TASK TO COMPLETE.
Lines in the listing below containing the string "dispenser" are to be identified and copied.

INFORMATION GIVEN.
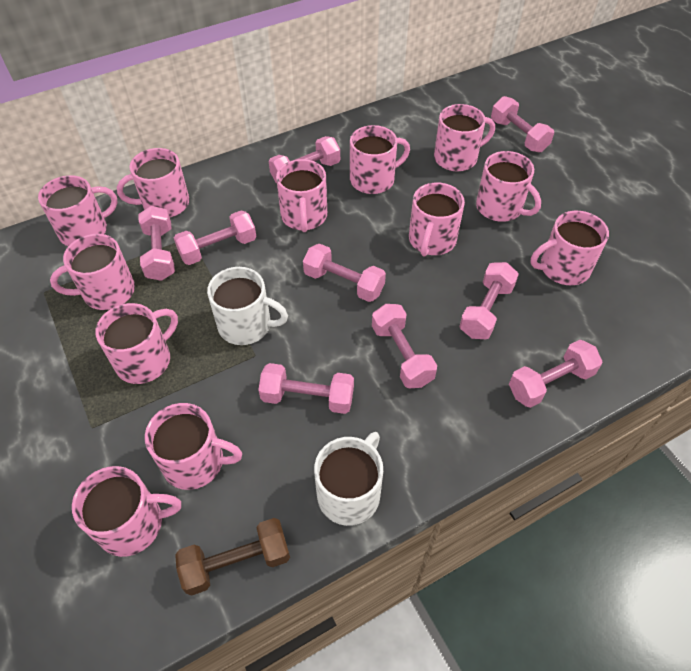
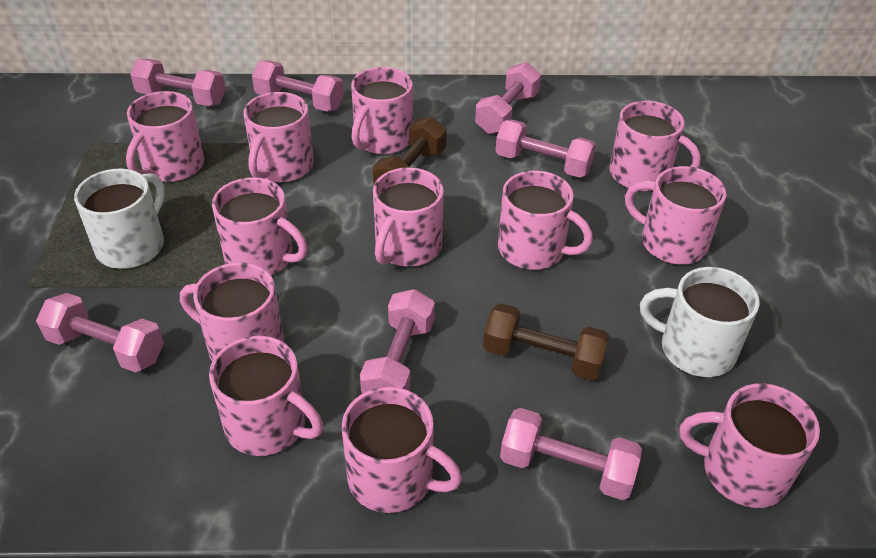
brown dumbbell: 1 -> 2
pink dumbbell: 9 -> 7

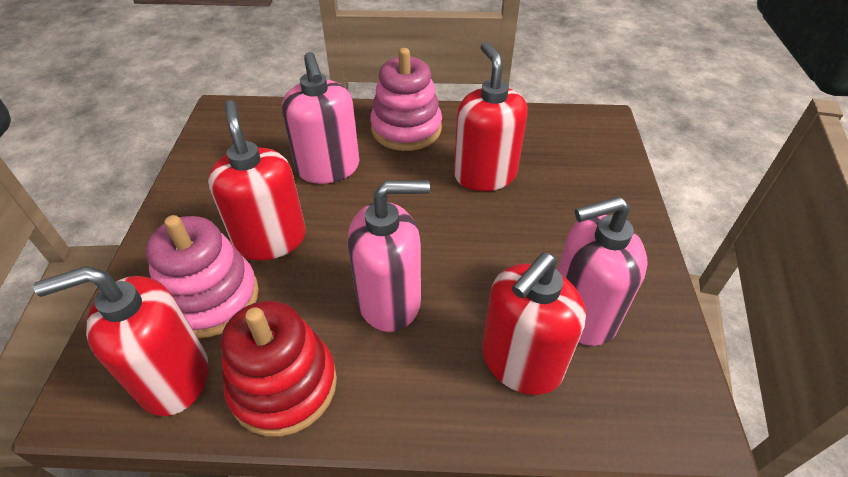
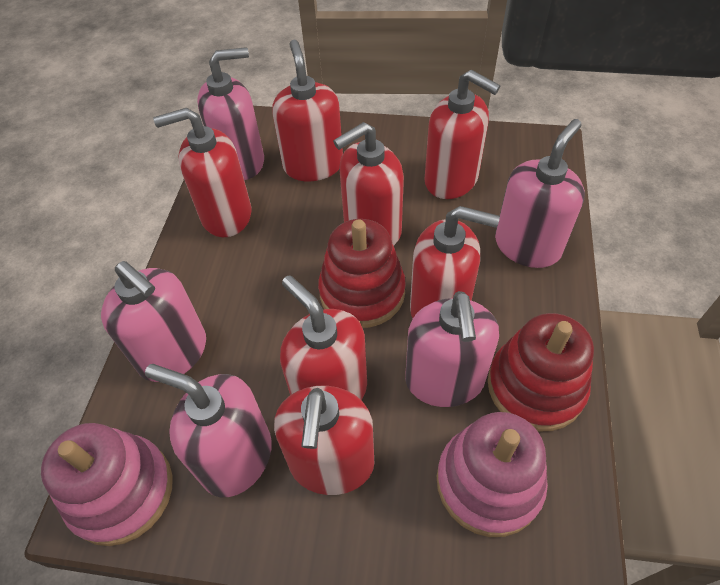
pink soap dispenser: 3 -> 5
red soap dispenser: 4 -> 7
red stacking toy: 1 -> 2

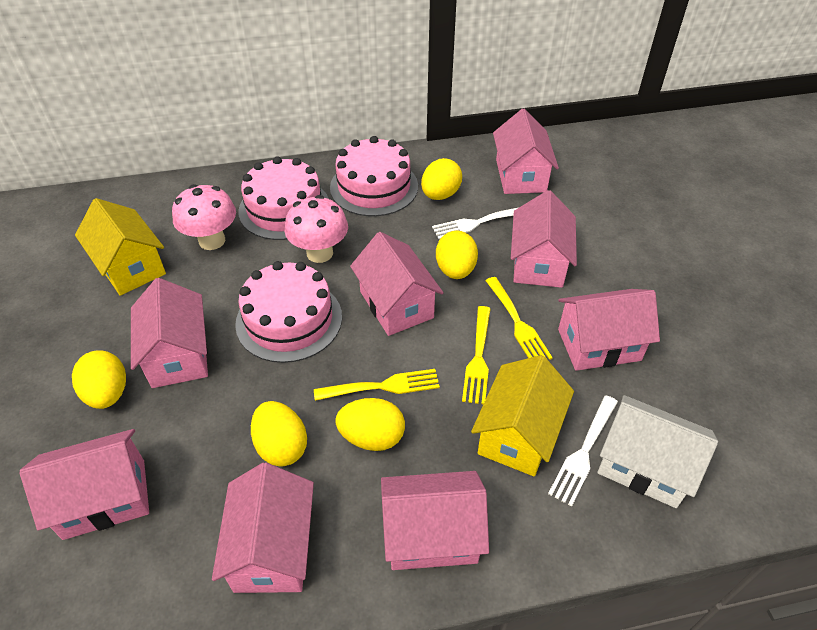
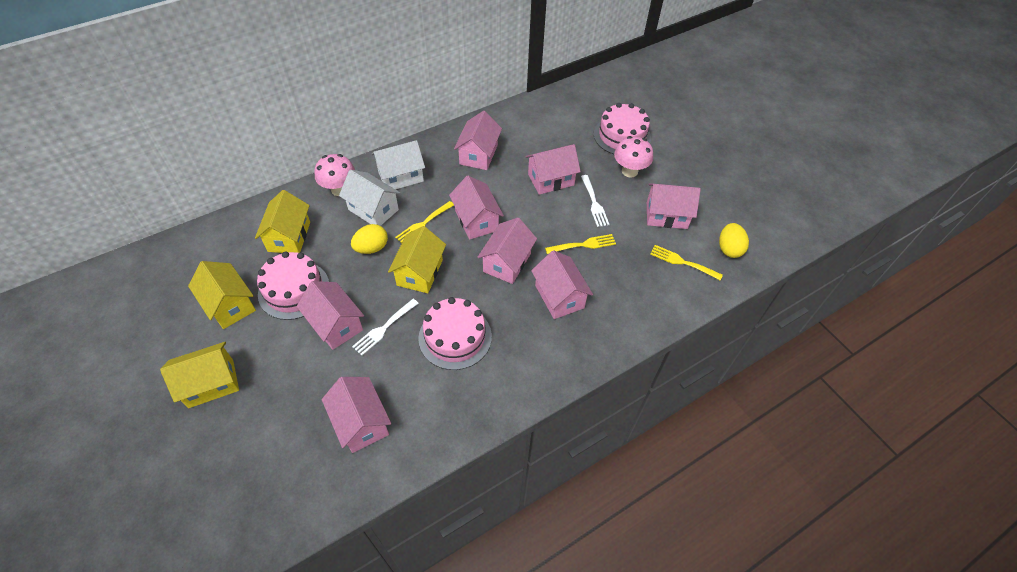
white house: 1 -> 2
yellow egg: 5 -> 2
yellow house: 2 -> 4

EXERCISE RESULT.
pink soap dispenser: 3 -> 5
red soap dispenser: 4 -> 7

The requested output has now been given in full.